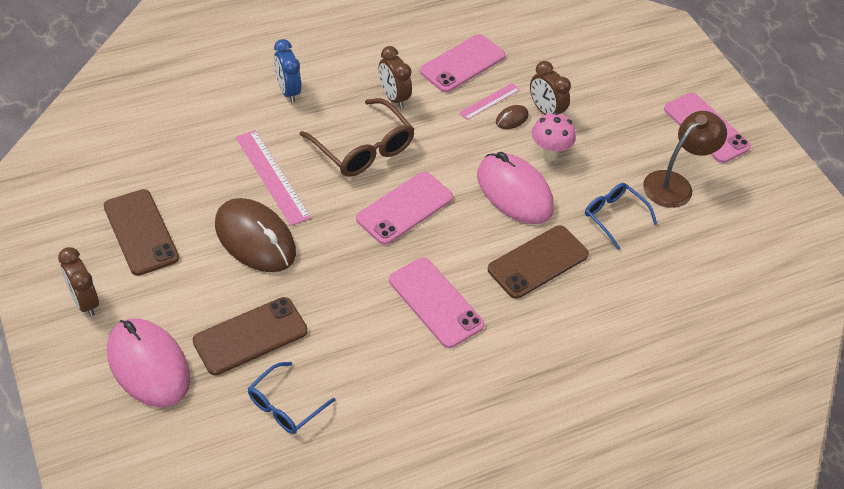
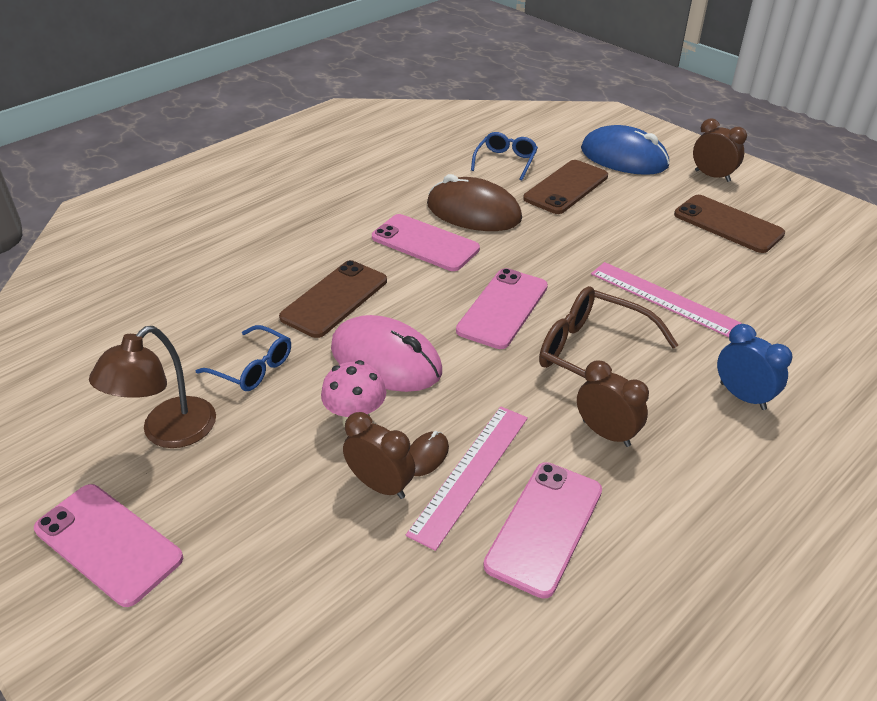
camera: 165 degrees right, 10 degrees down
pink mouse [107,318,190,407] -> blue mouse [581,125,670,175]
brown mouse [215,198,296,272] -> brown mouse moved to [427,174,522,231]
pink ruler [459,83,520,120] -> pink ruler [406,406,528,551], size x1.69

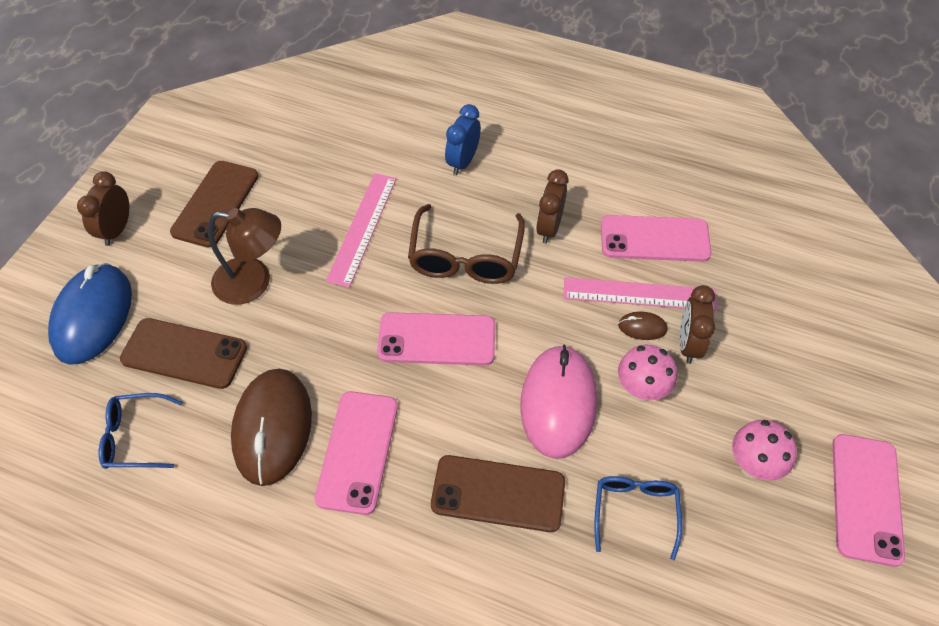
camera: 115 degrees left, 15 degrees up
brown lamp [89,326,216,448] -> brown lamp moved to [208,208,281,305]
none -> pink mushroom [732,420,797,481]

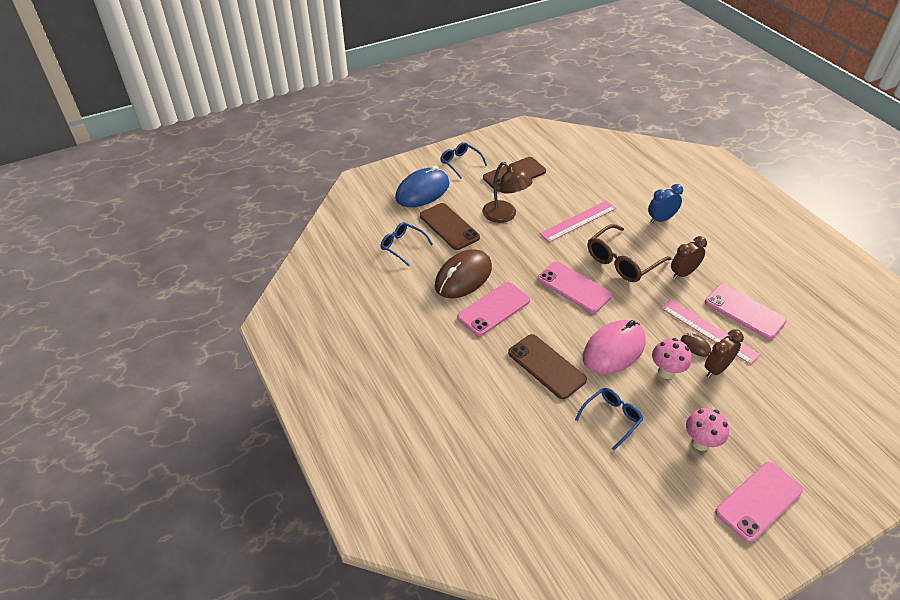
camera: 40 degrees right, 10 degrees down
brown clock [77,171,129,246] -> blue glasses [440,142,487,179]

Goal of the exercise
Drop the pictures, then repeat the material word for word.

Expected answer
camera: 165 degrees right, 10 degrees down
pink mouse [107,318,190,407] -> blue mouse [581,125,670,175]
brown mouse [215,198,296,272] -> brown mouse moved to [427,174,522,231]
pink ruler [459,83,520,120] -> pink ruler [406,406,528,551], size x1.69

camera: 115 degrees left, 15 degrees up
brown lamp [89,326,216,448] -> brown lamp moved to [208,208,281,305]
none -> pink mushroom [732,420,797,481]

camera: 40 degrees right, 10 degrees down
brown clock [77,171,129,246] -> blue glasses [440,142,487,179]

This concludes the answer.